(WHAT THE EXERCISE ASKS)
Write out, exactly and in full, the line where "MATRIX pin CLK: GP27 -> GP3" appears together with all lines that follow it in the entries below. Do not include pictures.

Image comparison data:
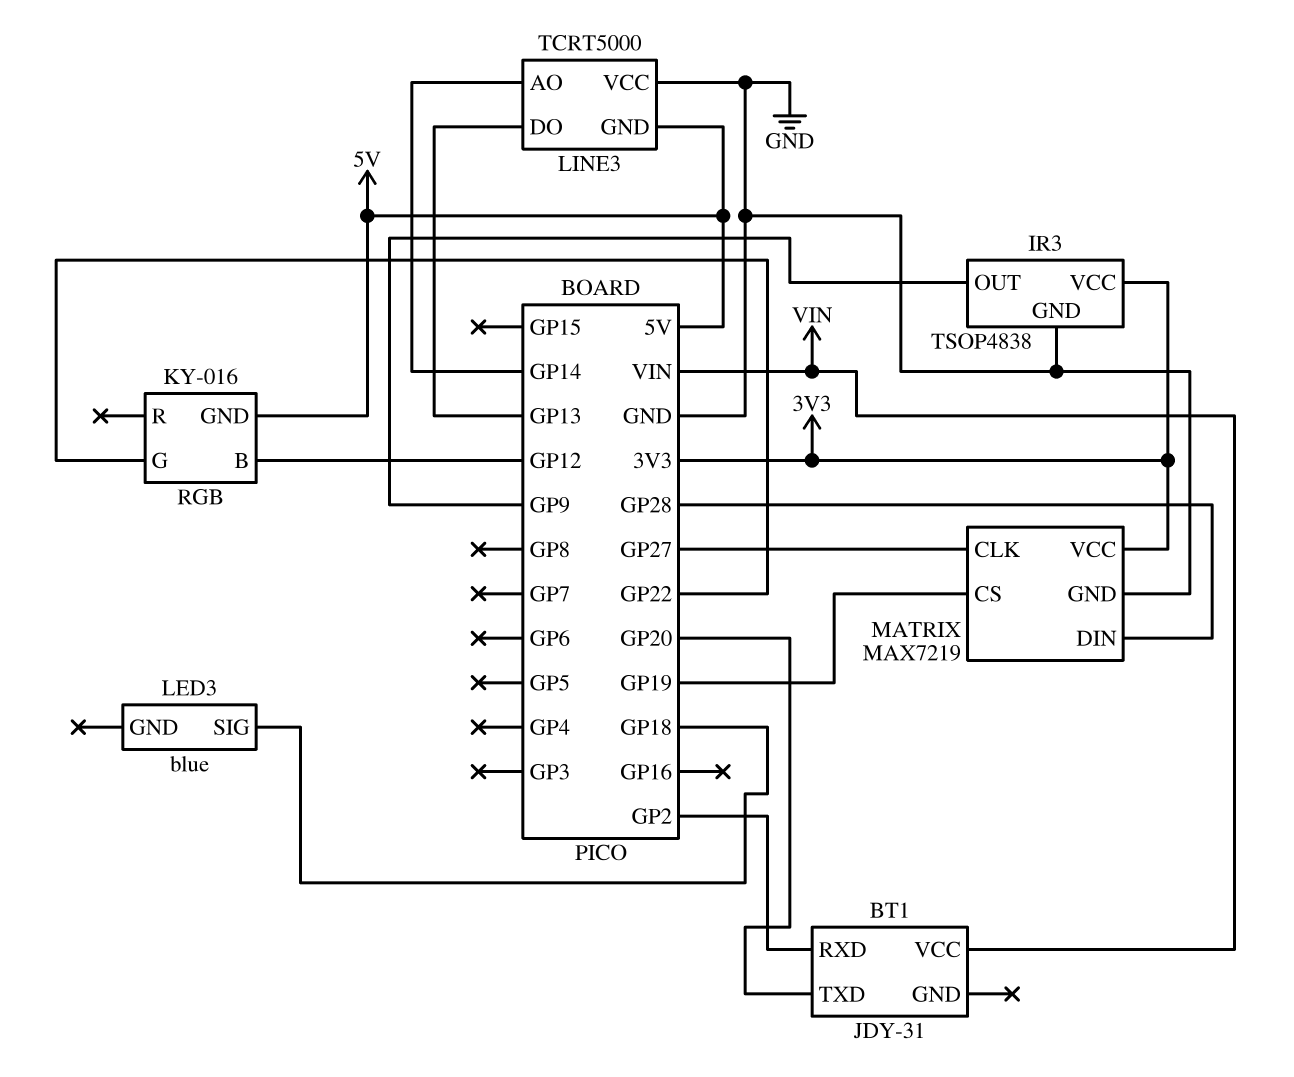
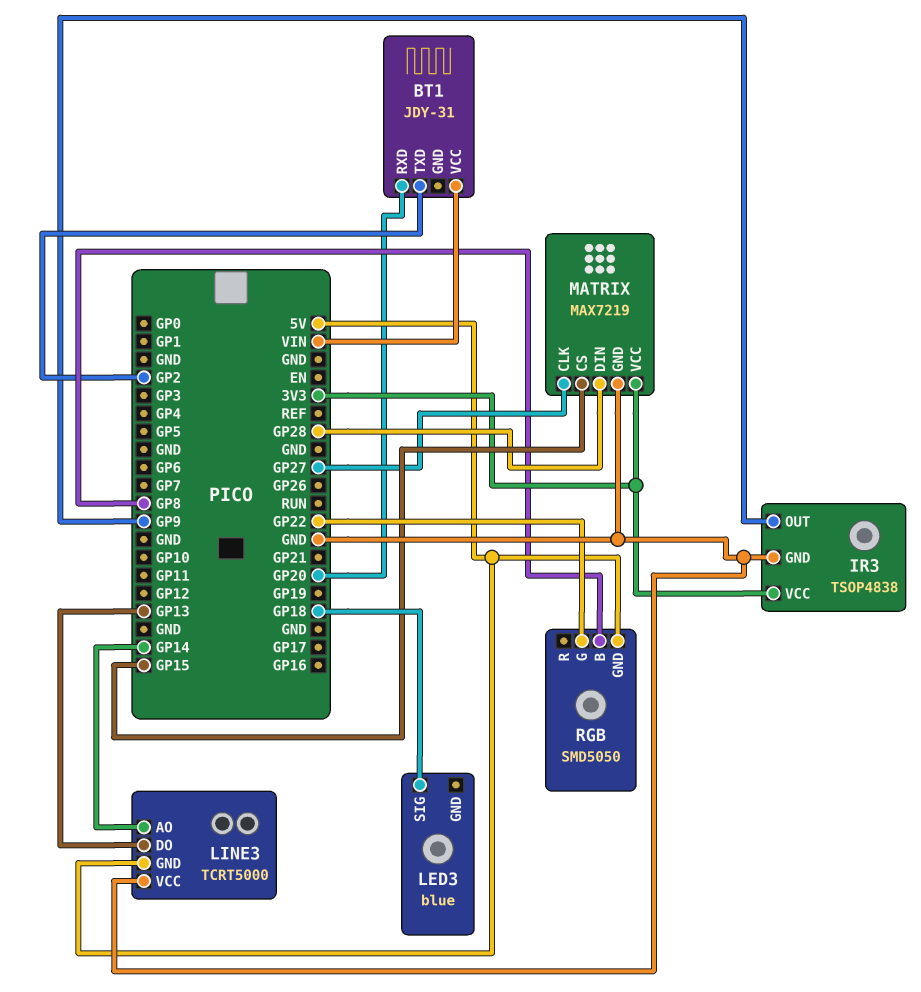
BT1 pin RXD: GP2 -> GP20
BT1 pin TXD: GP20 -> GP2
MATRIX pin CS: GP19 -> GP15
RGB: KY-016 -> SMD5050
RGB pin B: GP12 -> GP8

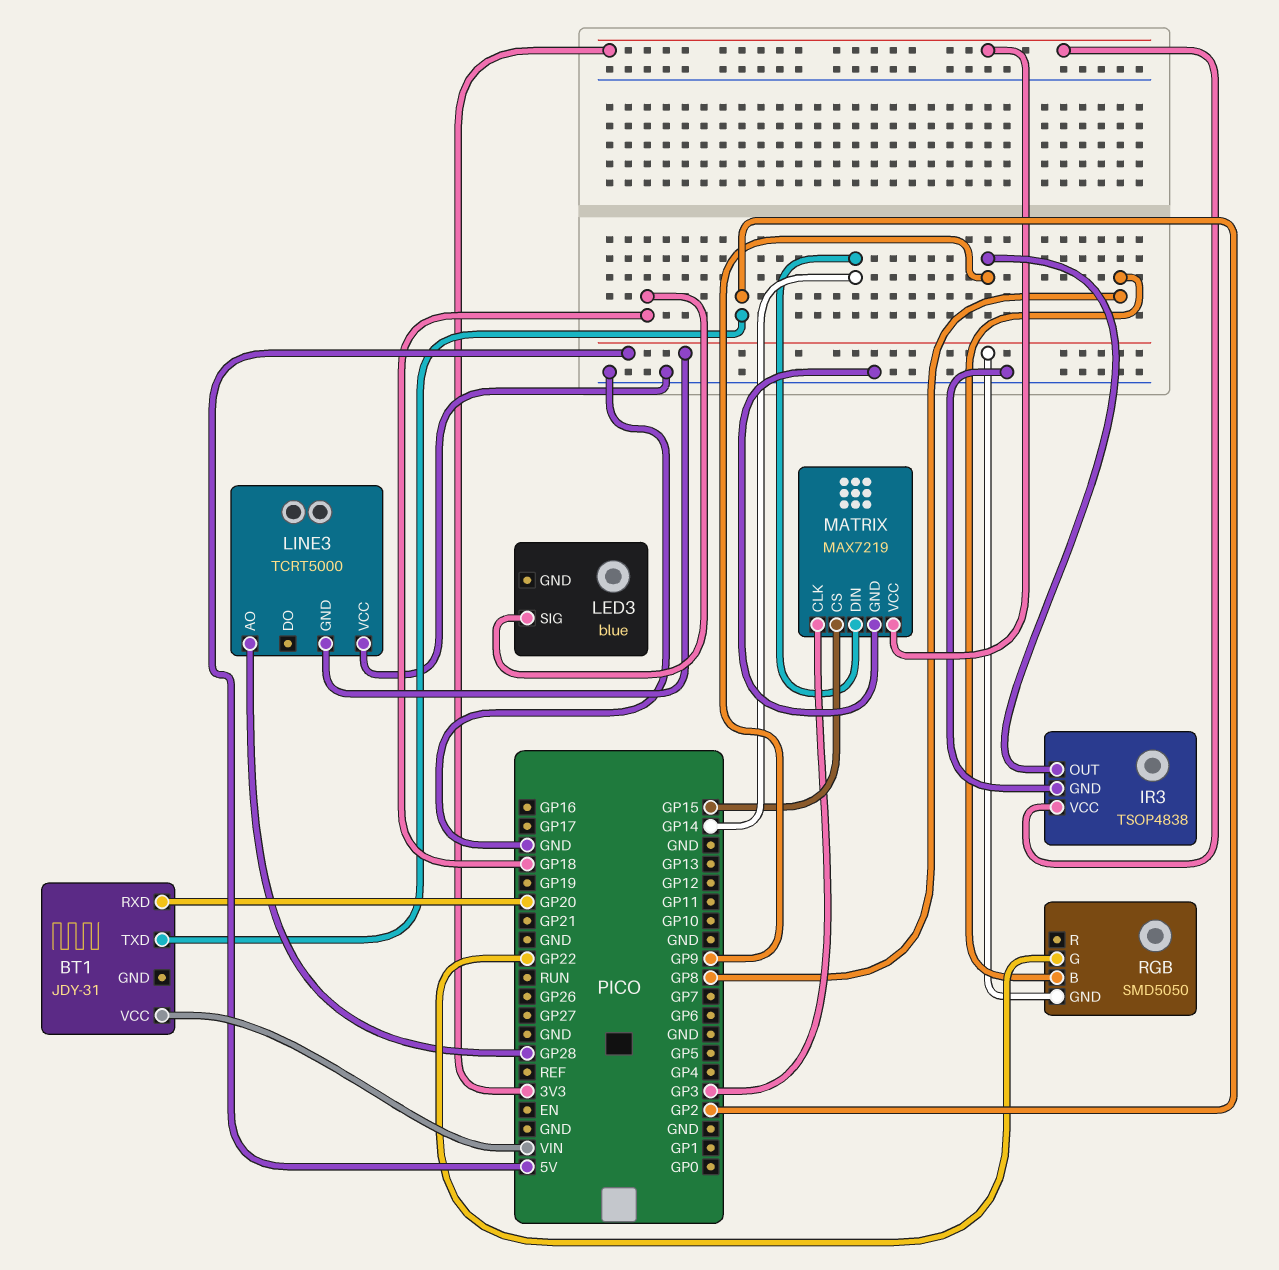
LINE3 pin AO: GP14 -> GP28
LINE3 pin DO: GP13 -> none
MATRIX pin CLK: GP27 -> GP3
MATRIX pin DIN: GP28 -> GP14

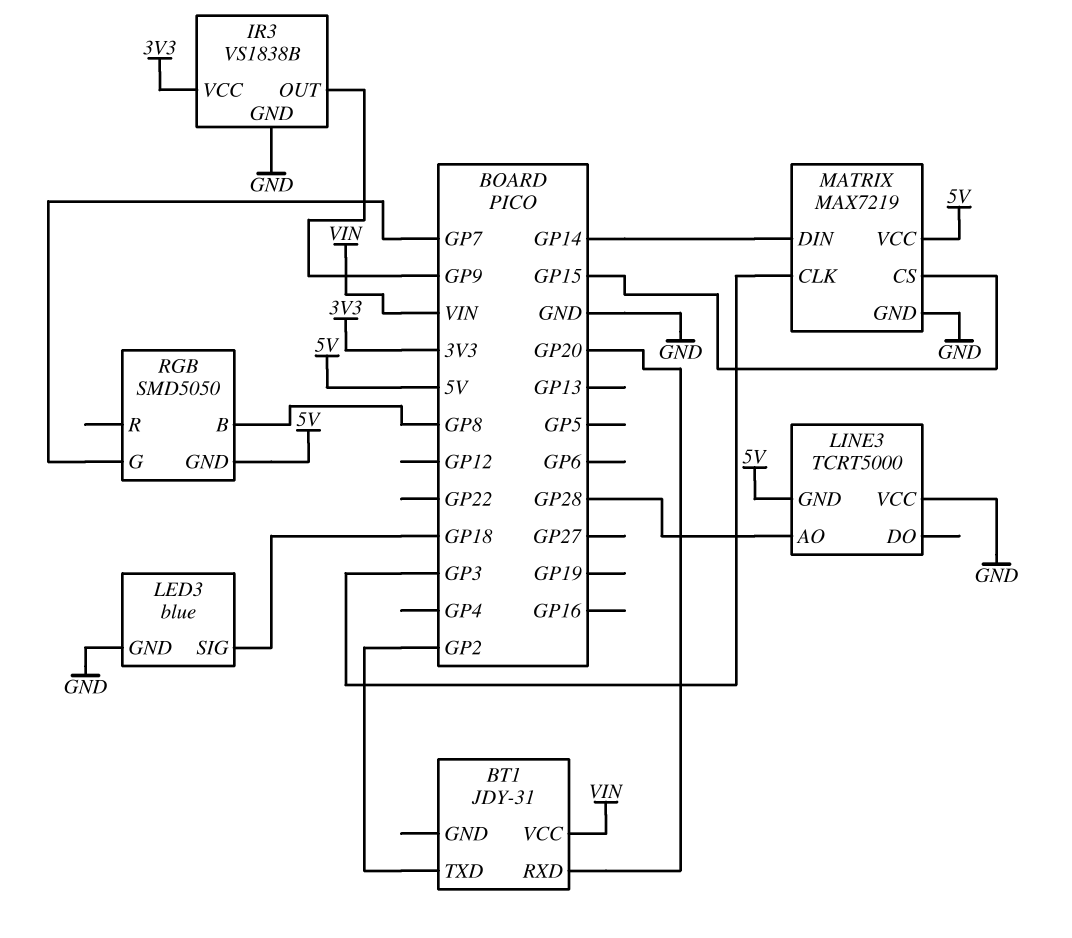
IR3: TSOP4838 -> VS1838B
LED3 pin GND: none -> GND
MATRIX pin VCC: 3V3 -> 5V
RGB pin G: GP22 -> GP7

(TASK OUTPUT)
MATRIX pin CLK: GP27 -> GP3
MATRIX pin DIN: GP28 -> GP14

IR3: TSOP4838 -> VS1838B
LED3 pin GND: none -> GND
MATRIX pin VCC: 3V3 -> 5V
RGB pin G: GP22 -> GP7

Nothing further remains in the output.